Please copy all of the data that follows exactly, leaving any pictures out.
Start of Source records
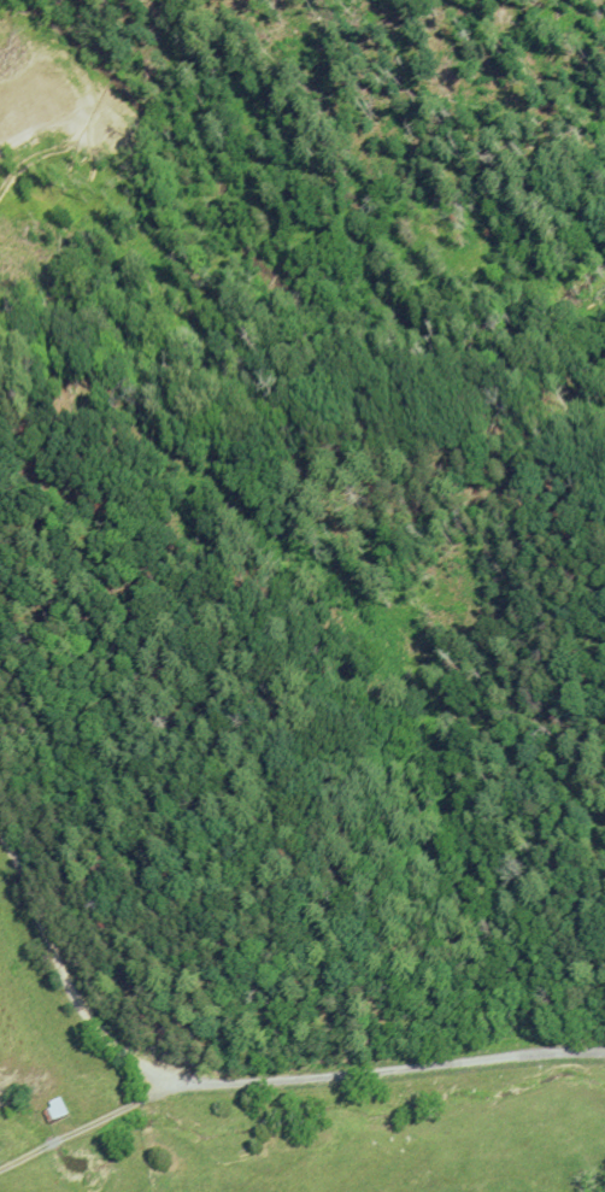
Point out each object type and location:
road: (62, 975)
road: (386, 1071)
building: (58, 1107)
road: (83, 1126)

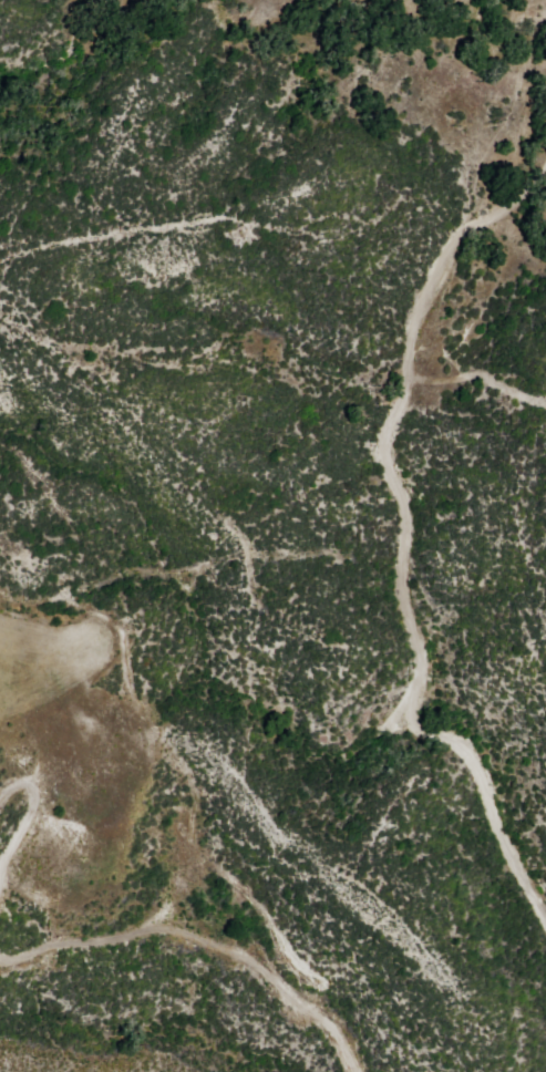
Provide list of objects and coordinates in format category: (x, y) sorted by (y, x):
End of Source records
Result below:
Point out each object type and location:
road: (62, 975)
road: (386, 1071)
building: (58, 1107)
road: (83, 1126)

Provide list of objects and coordinates in format category: (x, y) sorted by (y, x):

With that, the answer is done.